Work required -
Print the entire listing below word for word, excluding its pictures.

Provided data -
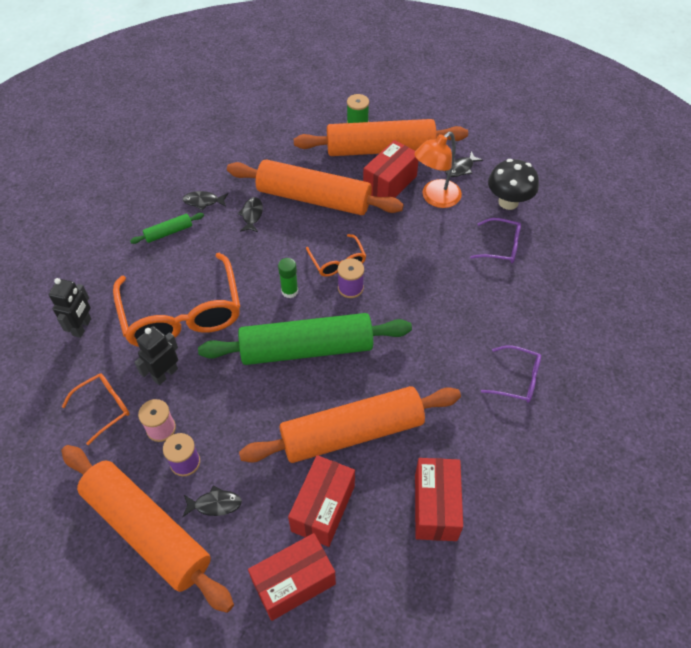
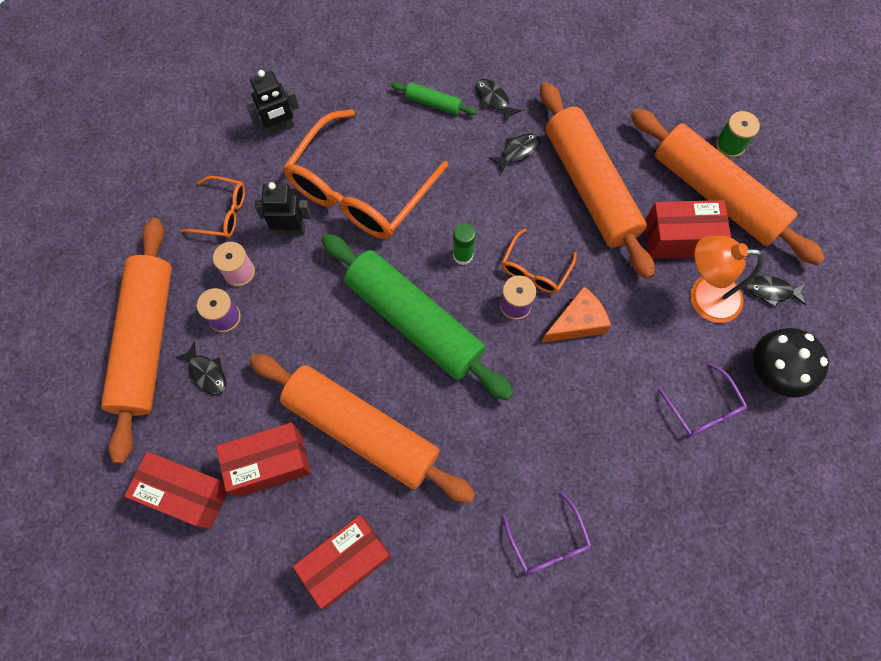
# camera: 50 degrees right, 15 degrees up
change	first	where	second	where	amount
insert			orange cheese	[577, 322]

Exercise output -
# camera: 50 degrees right, 15 degrees up
change	first	where	second	where	amount
insert			orange cheese	[577, 322]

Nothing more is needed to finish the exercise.